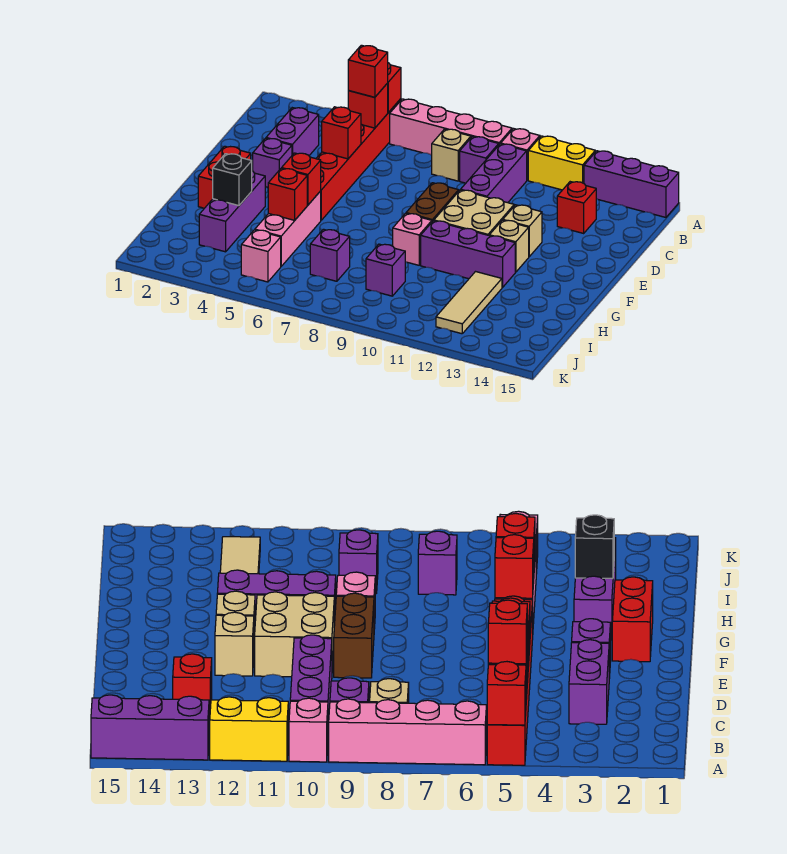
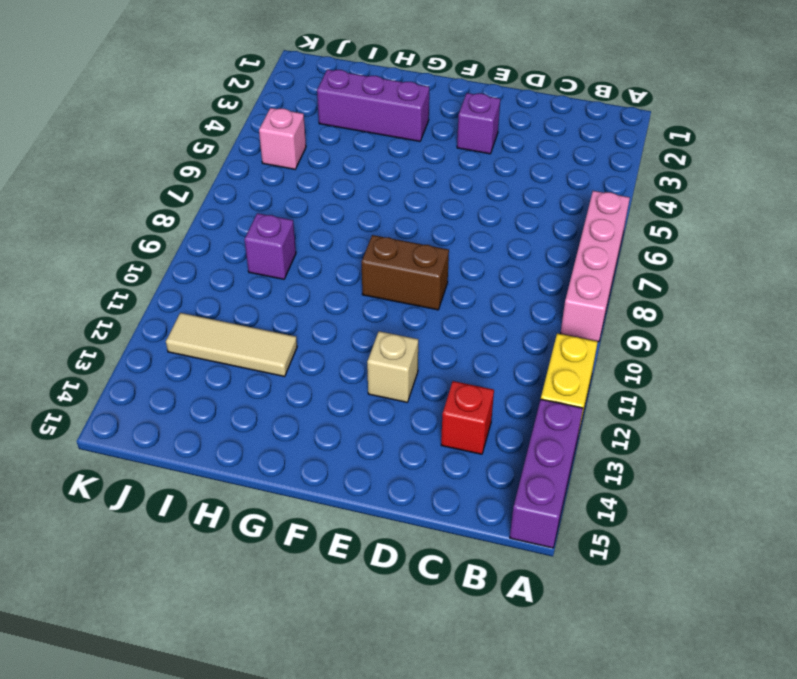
none -> red 1x6 brick [316,99,401,220]
none -> pink 1x1 brick [501,129,540,180]
none -> tan 1x1 brick [432,129,471,181]
none -> purple 1x1 brick [460,137,499,183]

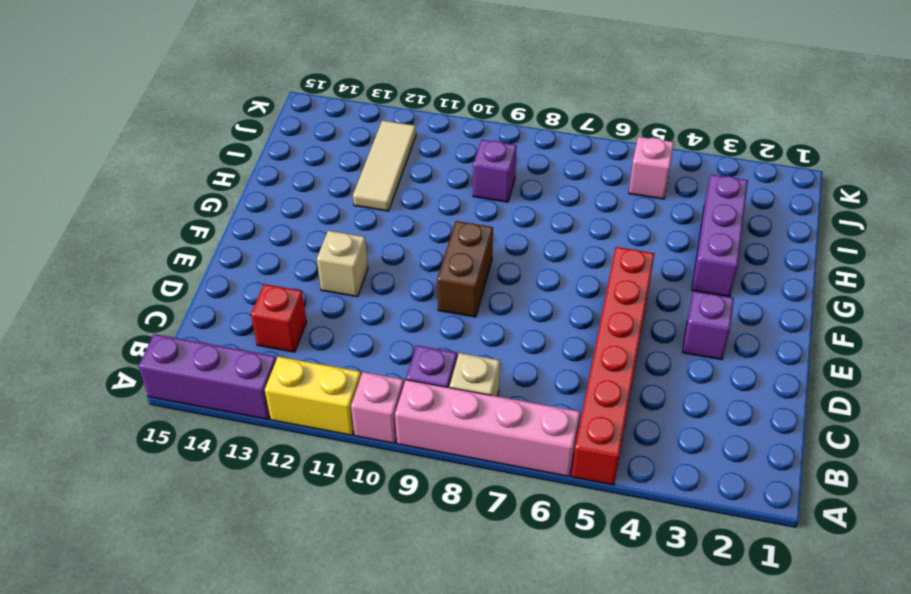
none -> purple 1x3 brick [461,144,527,203]
none -> purple 1x2 brick [266,108,319,156]
none -> tan 2x2 brick [434,190,514,235]
none -> red 1x2 brick [198,146,251,208]

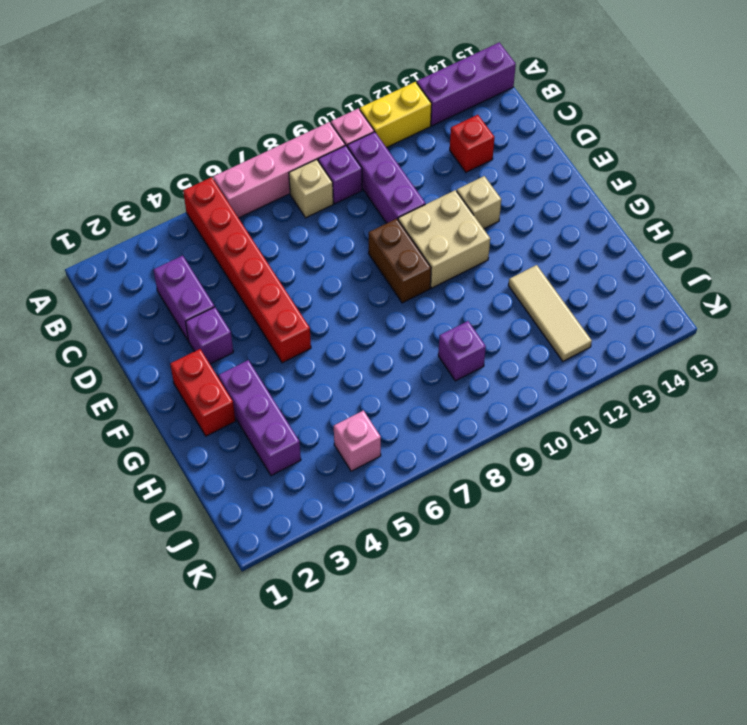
none -> tan 1x1 brick [489,220,529,272]
none -> pink 1x3 brick [255,191,321,266]
none -> pink 1x1 brick [393,213,432,265]
none -> purple 1x3 brick [421,221,515,288]

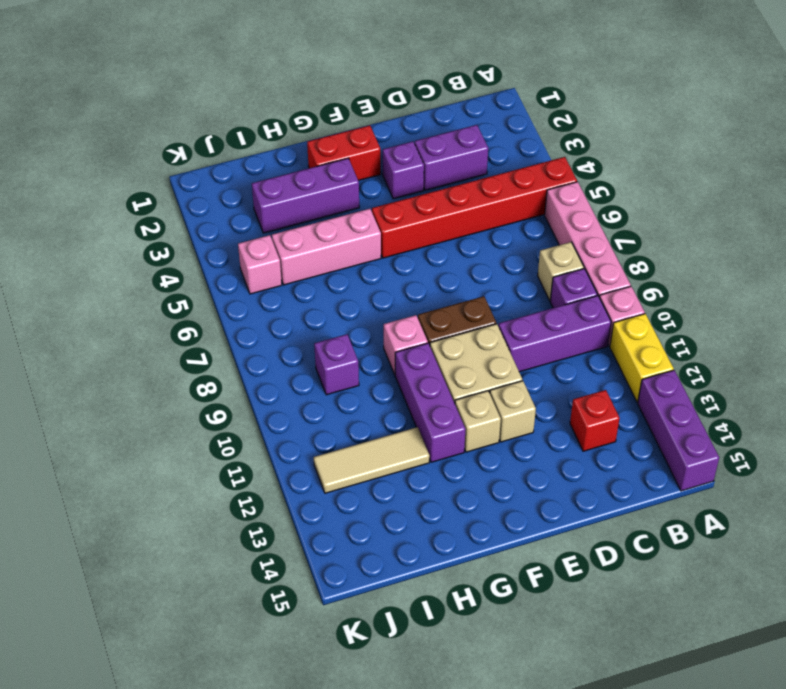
none -> purple 1x1 brick [310,229,350,281]
none -> red 1x1 brick [388,63,401,112]
none -> red 1x1 brick [348,83,388,128]
none -> red 1x1 brick [322,107,361,159]

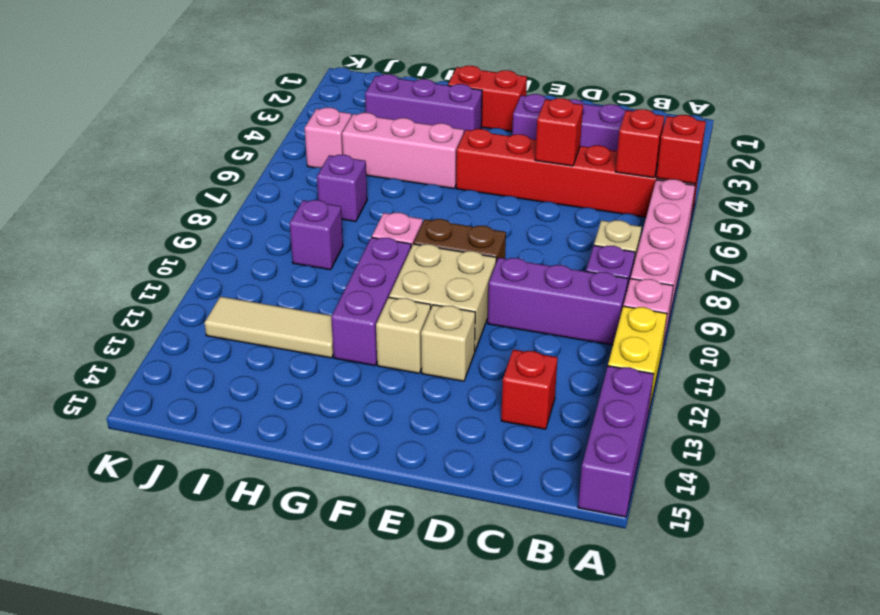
none -> red 1x1 brick [282,153,321,205]
none -> black 1x1 brick [213,154,252,206]
none -> red 1x1 brick [268,168,307,220]
none -> red 1x1 brick [348,45,388,97]

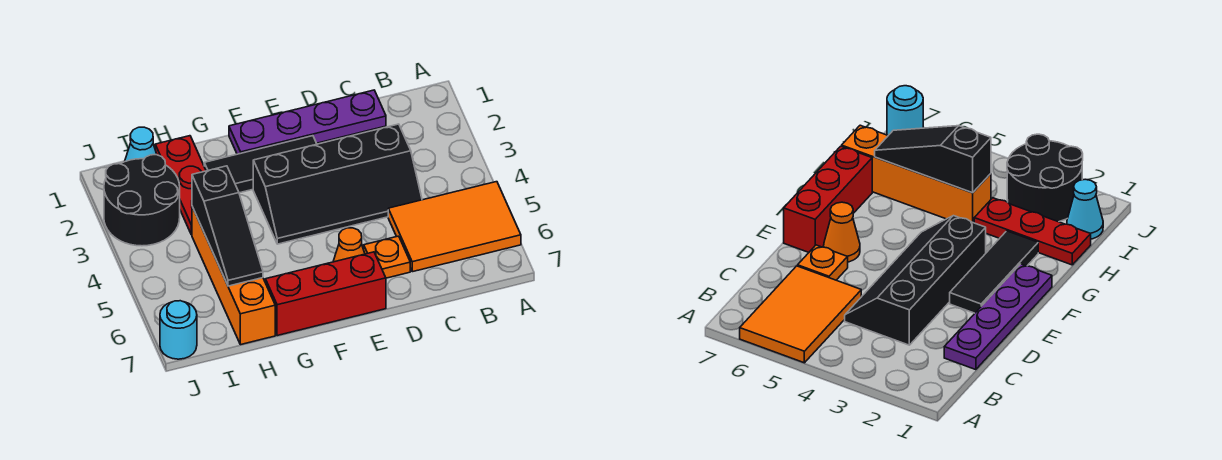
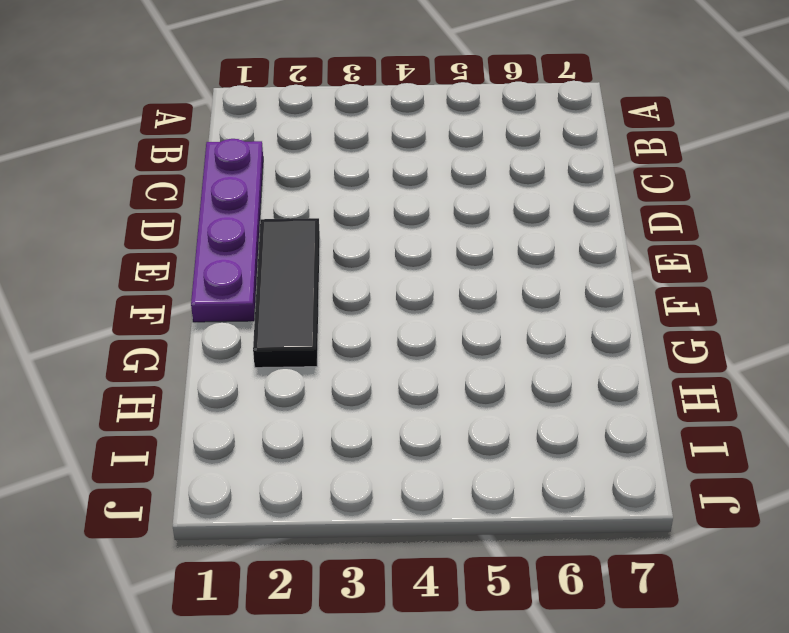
none -> orange 2x3 tile [388,182,521,272]
none -> black 2x4 slope [253,124,422,244]
none -> orange 1x1 plate [364,236,410,278]

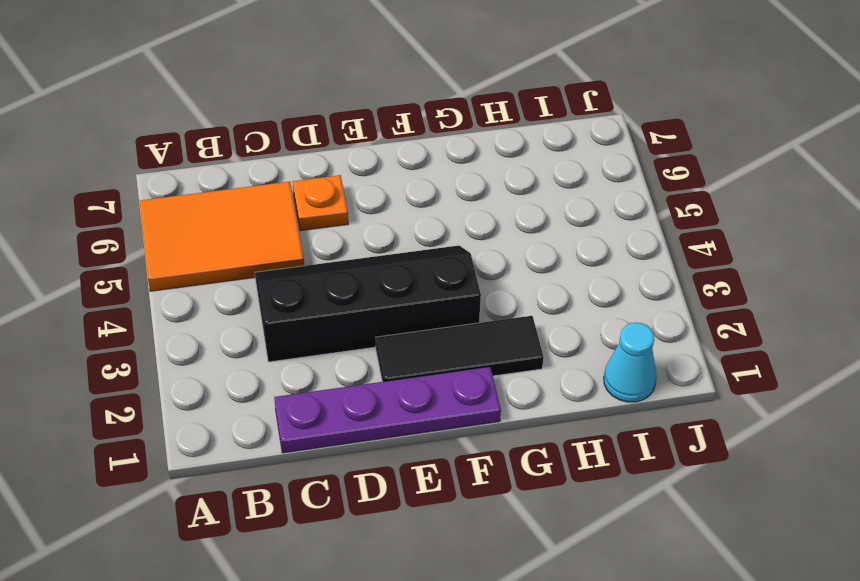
none -> orange 1x1 cone [333,228,365,262]
none -> red 1x3 brick [265,252,386,336]
none -> red 1x3 plate [155,136,206,235]

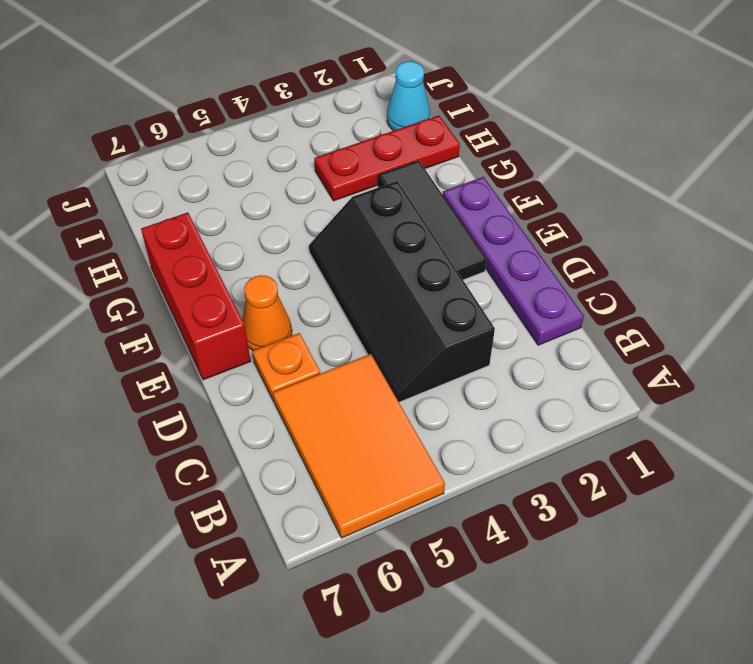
none -> orange 1x4 brick [192,207,275,345]
none -> black 2x2 round brick [104,155,180,246]
none -> cyan 1x1 round brick [160,301,197,359]

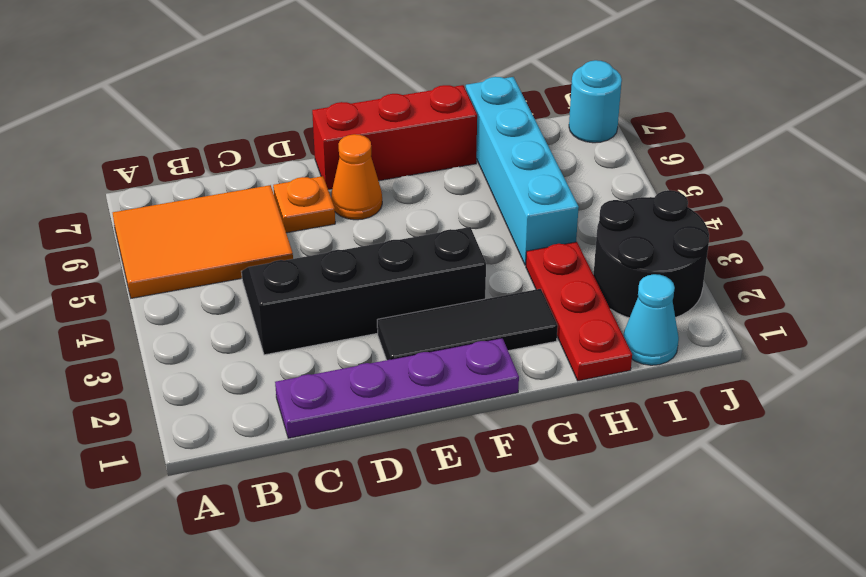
cyan 1x4 brick [466,77,579,265] -> orange 1x4 brick [192,207,275,345]
none -> black 1x3 slope [192,166,263,286]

----------

The copy should run from the first line of the material above through the line with "none -> tan 1x1 brick [489,220,529,272]", repeated exactly and without pictures.

none -> red 1x6 brick [316,99,401,220]
none -> pink 1x1 brick [501,129,540,180]
none -> tan 1x1 brick [432,129,471,181]
none -> purple 1x1 brick [460,137,499,183]

none -> purple 1x3 brick [461,144,527,203]
none -> purple 1x2 brick [266,108,319,156]
none -> tan 2x2 brick [434,190,514,235]
none -> red 1x2 brick [198,146,251,208]

none -> tan 1x1 brick [489,220,529,272]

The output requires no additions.